### Task data

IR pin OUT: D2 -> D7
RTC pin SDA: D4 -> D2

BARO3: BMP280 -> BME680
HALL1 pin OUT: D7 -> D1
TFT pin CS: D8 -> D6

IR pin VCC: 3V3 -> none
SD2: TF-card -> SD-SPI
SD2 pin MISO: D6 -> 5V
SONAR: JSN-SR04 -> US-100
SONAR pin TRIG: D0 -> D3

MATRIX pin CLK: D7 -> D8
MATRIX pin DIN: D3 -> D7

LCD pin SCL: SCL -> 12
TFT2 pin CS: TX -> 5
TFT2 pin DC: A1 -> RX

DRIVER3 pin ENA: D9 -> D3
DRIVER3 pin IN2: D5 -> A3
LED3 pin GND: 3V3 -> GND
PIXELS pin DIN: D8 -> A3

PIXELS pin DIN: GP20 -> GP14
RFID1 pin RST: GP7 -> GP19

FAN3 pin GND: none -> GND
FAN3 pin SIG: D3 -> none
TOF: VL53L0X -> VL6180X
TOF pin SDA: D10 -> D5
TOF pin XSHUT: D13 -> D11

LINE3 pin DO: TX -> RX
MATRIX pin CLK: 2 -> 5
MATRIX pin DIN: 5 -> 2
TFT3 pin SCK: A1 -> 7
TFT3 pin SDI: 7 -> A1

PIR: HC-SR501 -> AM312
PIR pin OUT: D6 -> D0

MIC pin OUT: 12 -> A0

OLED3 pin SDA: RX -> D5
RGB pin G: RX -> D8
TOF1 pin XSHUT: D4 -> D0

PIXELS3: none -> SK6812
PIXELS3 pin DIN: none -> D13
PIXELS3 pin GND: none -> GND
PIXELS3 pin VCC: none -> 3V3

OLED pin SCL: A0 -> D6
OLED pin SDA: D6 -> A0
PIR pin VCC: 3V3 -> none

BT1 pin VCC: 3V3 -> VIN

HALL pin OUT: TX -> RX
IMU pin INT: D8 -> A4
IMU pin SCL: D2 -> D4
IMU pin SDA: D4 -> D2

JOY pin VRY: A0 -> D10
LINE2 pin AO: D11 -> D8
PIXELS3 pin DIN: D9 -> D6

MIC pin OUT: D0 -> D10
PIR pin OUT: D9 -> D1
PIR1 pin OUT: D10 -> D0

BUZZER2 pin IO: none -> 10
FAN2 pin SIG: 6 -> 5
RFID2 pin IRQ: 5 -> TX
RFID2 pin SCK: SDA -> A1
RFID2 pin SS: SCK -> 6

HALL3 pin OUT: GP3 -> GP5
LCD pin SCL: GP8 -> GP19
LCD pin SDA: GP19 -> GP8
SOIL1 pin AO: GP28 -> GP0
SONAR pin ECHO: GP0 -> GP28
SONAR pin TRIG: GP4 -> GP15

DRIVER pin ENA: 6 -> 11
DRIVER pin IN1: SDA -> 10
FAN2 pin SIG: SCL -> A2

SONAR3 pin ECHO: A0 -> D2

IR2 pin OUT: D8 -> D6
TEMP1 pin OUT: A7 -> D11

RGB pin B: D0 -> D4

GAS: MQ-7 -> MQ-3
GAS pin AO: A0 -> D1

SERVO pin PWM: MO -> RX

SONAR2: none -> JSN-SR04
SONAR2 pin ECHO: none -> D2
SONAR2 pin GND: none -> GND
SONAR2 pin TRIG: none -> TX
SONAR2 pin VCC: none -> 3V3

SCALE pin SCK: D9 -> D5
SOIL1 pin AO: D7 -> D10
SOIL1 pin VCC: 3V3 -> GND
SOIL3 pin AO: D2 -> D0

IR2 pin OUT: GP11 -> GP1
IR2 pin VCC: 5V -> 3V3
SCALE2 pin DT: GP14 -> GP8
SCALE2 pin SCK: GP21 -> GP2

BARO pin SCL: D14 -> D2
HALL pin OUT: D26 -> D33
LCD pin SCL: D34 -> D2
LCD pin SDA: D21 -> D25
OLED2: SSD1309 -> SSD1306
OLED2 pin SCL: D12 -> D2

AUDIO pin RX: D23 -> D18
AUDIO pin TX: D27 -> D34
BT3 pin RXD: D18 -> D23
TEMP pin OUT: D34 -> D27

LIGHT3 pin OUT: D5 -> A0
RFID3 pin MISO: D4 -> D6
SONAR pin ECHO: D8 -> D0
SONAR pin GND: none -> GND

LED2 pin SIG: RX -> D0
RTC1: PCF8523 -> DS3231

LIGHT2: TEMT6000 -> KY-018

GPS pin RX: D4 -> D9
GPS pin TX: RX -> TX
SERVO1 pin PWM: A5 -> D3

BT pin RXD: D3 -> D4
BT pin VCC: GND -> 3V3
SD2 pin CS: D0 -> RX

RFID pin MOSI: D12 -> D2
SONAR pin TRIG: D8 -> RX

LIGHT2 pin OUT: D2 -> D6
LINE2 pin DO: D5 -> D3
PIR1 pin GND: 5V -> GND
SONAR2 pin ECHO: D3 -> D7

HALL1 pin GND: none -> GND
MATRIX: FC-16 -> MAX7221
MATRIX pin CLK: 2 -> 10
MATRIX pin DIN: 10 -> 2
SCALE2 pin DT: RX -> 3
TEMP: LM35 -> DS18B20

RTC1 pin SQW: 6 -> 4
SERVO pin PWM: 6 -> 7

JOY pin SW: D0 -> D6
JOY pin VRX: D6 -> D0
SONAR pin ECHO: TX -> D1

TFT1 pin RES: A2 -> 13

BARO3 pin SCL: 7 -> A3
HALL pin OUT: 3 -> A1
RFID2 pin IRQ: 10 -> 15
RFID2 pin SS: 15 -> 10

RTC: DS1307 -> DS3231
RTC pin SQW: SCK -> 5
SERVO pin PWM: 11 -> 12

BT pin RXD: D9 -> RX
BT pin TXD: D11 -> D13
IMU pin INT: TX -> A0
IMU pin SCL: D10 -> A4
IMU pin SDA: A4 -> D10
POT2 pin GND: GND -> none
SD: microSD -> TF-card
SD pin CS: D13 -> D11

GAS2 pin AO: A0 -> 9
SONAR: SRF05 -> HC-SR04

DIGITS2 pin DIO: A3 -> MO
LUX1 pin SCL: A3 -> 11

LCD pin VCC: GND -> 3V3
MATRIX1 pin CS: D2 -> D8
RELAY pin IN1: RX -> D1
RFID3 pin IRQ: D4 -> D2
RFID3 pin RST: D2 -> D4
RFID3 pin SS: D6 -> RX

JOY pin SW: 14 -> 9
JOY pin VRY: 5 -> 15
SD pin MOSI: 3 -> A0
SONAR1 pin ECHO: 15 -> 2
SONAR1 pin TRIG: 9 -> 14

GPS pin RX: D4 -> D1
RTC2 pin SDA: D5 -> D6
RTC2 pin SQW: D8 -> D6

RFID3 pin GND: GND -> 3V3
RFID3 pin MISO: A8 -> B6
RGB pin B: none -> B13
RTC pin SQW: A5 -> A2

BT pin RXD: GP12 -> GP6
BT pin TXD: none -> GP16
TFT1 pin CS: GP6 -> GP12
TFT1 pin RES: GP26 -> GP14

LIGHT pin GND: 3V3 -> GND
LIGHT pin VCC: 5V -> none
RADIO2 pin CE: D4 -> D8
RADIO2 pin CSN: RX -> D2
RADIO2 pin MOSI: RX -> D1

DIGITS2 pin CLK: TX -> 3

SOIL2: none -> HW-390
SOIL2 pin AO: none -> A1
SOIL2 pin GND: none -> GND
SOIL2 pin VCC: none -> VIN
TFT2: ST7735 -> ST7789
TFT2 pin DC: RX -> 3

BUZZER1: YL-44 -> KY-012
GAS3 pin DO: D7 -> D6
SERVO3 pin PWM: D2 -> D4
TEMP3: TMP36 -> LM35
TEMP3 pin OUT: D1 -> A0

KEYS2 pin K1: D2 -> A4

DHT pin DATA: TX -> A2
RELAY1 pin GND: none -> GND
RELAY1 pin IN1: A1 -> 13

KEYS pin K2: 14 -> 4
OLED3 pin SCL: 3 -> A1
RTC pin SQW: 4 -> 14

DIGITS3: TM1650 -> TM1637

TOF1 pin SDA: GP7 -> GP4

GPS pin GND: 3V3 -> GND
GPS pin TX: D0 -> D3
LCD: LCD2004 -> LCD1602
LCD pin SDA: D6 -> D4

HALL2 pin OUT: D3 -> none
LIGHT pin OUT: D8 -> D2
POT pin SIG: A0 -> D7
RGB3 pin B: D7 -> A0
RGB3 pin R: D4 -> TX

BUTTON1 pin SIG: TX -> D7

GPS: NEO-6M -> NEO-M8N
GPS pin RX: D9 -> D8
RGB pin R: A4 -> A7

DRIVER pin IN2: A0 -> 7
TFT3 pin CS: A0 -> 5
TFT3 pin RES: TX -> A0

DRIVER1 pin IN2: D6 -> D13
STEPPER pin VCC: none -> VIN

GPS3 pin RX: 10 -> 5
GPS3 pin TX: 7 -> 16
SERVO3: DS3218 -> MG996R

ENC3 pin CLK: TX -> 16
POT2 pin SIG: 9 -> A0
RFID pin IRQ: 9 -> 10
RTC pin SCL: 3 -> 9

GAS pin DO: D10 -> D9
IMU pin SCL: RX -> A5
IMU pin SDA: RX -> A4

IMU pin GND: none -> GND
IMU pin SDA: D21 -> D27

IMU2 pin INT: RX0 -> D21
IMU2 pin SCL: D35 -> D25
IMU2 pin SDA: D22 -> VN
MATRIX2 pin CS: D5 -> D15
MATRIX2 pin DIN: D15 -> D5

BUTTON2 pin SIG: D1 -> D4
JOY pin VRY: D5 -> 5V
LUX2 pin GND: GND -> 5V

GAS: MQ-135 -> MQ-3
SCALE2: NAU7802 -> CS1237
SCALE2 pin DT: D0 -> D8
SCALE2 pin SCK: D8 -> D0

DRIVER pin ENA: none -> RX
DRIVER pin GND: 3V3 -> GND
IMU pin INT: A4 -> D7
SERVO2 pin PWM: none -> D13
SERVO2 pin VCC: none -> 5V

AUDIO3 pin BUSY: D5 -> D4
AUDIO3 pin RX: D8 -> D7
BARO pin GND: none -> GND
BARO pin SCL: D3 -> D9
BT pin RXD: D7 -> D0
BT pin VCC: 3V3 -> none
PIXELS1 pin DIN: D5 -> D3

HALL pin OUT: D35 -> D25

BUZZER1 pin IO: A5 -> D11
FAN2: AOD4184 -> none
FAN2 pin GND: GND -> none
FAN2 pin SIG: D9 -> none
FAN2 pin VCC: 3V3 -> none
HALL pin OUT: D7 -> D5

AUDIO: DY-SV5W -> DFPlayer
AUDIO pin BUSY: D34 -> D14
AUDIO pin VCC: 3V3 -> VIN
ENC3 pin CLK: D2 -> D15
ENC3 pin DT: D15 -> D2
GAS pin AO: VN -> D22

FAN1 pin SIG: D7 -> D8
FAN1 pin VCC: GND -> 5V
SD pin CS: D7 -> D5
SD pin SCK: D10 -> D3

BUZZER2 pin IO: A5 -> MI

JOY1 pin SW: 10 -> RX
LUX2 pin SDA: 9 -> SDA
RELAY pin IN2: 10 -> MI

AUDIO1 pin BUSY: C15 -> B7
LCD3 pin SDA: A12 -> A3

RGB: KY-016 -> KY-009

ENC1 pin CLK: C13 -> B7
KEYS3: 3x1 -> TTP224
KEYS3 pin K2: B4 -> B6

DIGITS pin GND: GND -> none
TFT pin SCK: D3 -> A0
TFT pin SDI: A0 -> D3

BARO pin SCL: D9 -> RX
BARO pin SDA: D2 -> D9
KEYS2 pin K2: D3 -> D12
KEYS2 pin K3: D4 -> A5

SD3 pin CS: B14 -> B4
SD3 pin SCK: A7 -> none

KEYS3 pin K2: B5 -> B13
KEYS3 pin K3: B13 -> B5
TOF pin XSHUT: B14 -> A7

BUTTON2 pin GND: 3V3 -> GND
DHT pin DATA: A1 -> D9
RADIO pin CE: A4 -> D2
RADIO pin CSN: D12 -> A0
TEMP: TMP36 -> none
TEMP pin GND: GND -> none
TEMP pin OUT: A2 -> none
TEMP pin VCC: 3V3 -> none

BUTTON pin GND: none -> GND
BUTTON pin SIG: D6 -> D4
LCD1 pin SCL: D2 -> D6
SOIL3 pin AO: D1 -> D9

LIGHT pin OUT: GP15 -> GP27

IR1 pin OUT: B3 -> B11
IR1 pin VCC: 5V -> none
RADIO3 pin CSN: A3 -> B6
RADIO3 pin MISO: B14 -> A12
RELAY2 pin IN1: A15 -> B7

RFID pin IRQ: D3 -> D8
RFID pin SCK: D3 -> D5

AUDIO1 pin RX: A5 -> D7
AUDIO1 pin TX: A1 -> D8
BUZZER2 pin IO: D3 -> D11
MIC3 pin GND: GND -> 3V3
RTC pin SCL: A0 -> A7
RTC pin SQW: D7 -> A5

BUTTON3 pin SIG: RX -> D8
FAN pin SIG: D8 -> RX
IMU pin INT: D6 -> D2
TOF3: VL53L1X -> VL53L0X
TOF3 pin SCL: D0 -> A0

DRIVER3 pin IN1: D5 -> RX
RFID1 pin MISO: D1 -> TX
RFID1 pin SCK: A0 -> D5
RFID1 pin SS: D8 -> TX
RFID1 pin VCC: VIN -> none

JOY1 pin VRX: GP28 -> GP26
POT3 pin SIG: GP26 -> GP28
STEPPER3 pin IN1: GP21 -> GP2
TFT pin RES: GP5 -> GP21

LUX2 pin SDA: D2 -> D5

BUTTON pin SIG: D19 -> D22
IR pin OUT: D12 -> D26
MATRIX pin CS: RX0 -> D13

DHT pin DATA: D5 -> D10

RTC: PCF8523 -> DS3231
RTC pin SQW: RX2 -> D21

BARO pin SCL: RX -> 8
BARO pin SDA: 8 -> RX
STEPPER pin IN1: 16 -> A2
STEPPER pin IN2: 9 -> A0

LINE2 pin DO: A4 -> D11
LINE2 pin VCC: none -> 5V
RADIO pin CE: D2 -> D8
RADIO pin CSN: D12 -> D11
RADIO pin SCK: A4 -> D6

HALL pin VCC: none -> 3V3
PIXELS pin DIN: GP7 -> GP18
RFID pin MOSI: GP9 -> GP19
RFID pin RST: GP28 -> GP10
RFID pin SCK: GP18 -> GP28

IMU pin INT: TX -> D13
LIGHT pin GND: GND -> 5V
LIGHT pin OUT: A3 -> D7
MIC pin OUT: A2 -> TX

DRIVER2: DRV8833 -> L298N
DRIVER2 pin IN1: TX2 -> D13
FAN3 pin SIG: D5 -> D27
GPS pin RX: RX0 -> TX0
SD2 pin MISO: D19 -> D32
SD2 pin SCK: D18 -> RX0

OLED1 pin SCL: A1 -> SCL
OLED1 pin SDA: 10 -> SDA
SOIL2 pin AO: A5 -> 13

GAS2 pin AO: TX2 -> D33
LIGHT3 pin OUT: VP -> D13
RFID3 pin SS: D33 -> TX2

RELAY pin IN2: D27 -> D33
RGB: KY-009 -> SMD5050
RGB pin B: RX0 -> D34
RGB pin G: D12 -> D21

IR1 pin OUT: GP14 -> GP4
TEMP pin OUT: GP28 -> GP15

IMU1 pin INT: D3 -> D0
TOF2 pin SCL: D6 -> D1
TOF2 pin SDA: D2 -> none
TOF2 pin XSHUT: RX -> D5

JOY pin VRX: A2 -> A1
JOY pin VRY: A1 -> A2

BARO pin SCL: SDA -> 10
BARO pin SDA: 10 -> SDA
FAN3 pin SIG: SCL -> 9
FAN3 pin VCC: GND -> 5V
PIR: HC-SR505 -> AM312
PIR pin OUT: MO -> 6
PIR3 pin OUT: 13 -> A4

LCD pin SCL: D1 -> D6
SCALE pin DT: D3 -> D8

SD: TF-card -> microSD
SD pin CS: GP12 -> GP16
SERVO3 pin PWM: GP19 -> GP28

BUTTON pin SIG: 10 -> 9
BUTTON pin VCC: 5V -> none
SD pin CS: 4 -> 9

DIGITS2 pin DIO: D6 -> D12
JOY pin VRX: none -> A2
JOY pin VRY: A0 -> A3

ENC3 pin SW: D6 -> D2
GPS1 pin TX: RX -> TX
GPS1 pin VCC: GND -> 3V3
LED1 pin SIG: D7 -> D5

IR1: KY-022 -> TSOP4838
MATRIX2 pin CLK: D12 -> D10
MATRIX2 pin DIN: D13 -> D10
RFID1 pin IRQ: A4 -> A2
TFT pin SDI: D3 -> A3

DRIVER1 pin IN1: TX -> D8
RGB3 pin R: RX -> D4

### Exercise details
Your answer should consist solely of the lines above from the line with "SCALE2 pin SCK: D8 -> D0" to the line with "TEMP pin OUT: A2 -> none", both included, reproduced exactly.

### Result of the exercise
SCALE2 pin SCK: D8 -> D0

DRIVER pin ENA: none -> RX
DRIVER pin GND: 3V3 -> GND
IMU pin INT: A4 -> D7
SERVO2 pin PWM: none -> D13
SERVO2 pin VCC: none -> 5V

AUDIO3 pin BUSY: D5 -> D4
AUDIO3 pin RX: D8 -> D7
BARO pin GND: none -> GND
BARO pin SCL: D3 -> D9
BT pin RXD: D7 -> D0
BT pin VCC: 3V3 -> none
PIXELS1 pin DIN: D5 -> D3

HALL pin OUT: D35 -> D25

BUZZER1 pin IO: A5 -> D11
FAN2: AOD4184 -> none
FAN2 pin GND: GND -> none
FAN2 pin SIG: D9 -> none
FAN2 pin VCC: 3V3 -> none
HALL pin OUT: D7 -> D5

AUDIO: DY-SV5W -> DFPlayer
AUDIO pin BUSY: D34 -> D14
AUDIO pin VCC: 3V3 -> VIN
ENC3 pin CLK: D2 -> D15
ENC3 pin DT: D15 -> D2
GAS pin AO: VN -> D22

FAN1 pin SIG: D7 -> D8
FAN1 pin VCC: GND -> 5V
SD pin CS: D7 -> D5
SD pin SCK: D10 -> D3

BUZZER2 pin IO: A5 -> MI

JOY1 pin SW: 10 -> RX
LUX2 pin SDA: 9 -> SDA
RELAY pin IN2: 10 -> MI

AUDIO1 pin BUSY: C15 -> B7
LCD3 pin SDA: A12 -> A3

RGB: KY-016 -> KY-009

ENC1 pin CLK: C13 -> B7
KEYS3: 3x1 -> TTP224
KEYS3 pin K2: B4 -> B6

DIGITS pin GND: GND -> none
TFT pin SCK: D3 -> A0
TFT pin SDI: A0 -> D3

BARO pin SCL: D9 -> RX
BARO pin SDA: D2 -> D9
KEYS2 pin K2: D3 -> D12
KEYS2 pin K3: D4 -> A5

SD3 pin CS: B14 -> B4
SD3 pin SCK: A7 -> none

KEYS3 pin K2: B5 -> B13
KEYS3 pin K3: B13 -> B5
TOF pin XSHUT: B14 -> A7

BUTTON2 pin GND: 3V3 -> GND
DHT pin DATA: A1 -> D9
RADIO pin CE: A4 -> D2
RADIO pin CSN: D12 -> A0
TEMP: TMP36 -> none
TEMP pin GND: GND -> none
TEMP pin OUT: A2 -> none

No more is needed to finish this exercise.